Your objective - Copy every entry as is. Leave images out.

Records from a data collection

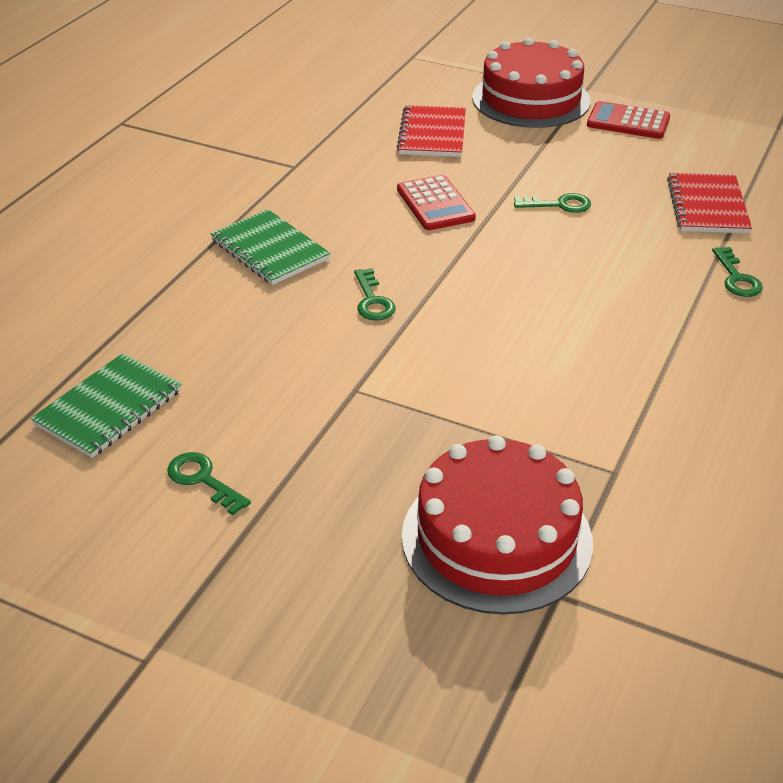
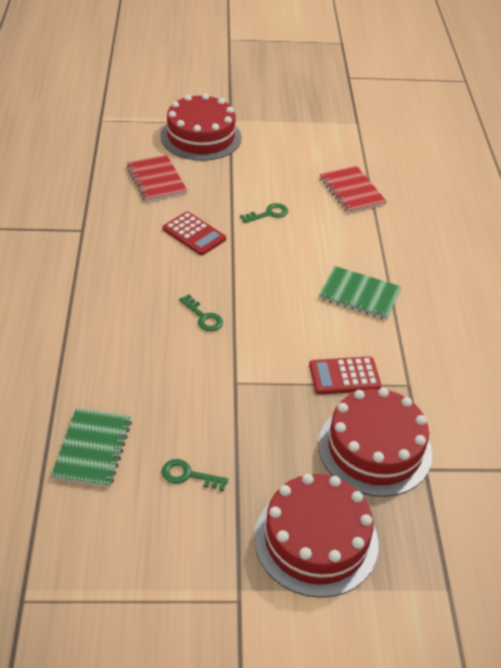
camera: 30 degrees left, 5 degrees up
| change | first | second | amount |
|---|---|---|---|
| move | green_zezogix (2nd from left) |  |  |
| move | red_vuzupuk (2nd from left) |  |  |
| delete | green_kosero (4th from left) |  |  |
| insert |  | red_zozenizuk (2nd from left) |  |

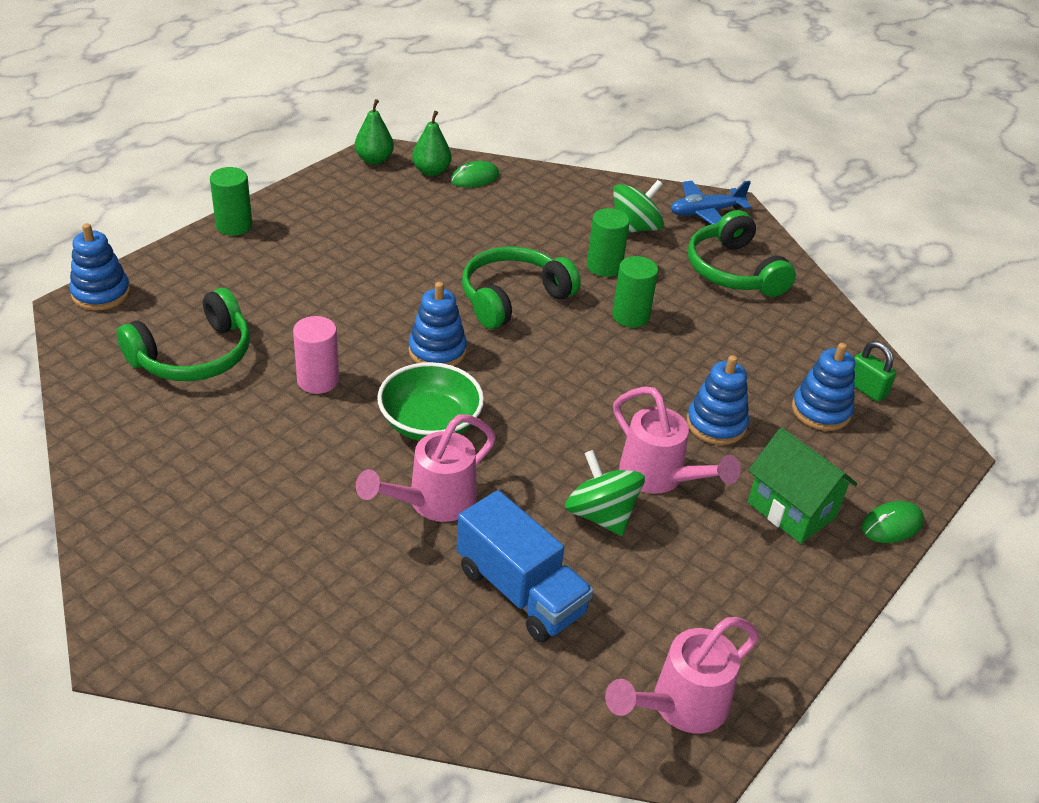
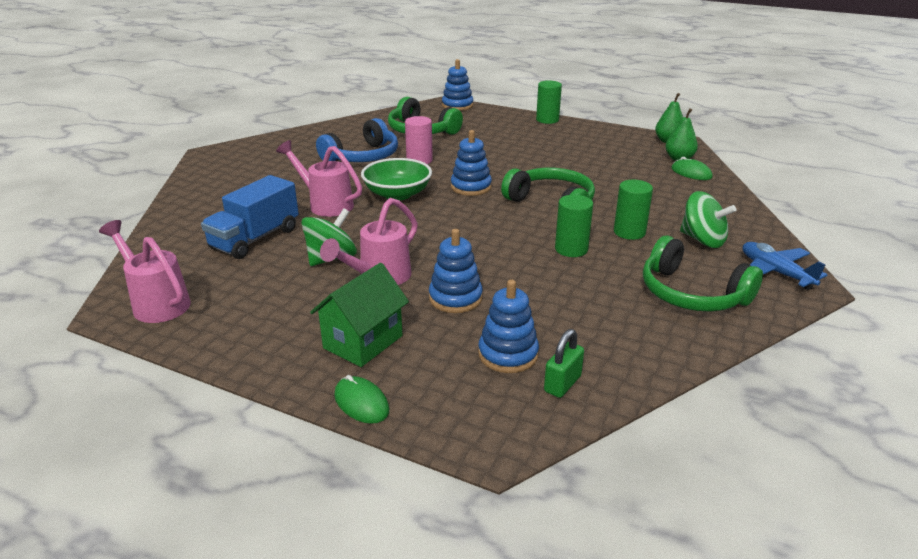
camera: 80 degrees right, 10 degrees down
| change | first | second | amount |
|---|---|---|---|
| rotate | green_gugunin (3rd from left) |  | 105 degrees counterclockwise |
| insert |  | blue_gugunin |  |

Answer box -
camera: 30 degrees left, 5 degrees up
| change | first | second | amount |
|---|---|---|---|
| move | green_zezogix (2nd from left) |  |  |
| move | red_vuzupuk (2nd from left) |  |  |
| delete | green_kosero (4th from left) |  |  |
| insert |  | red_zozenizuk (2nd from left) |  |

camera: 80 degrees right, 10 degrees down
| change | first | second | amount |
|---|---|---|---|
| rotate | green_gugunin (3rd from left) |  | 105 degrees counterclockwise |
| insert |  | blue_gugunin |  |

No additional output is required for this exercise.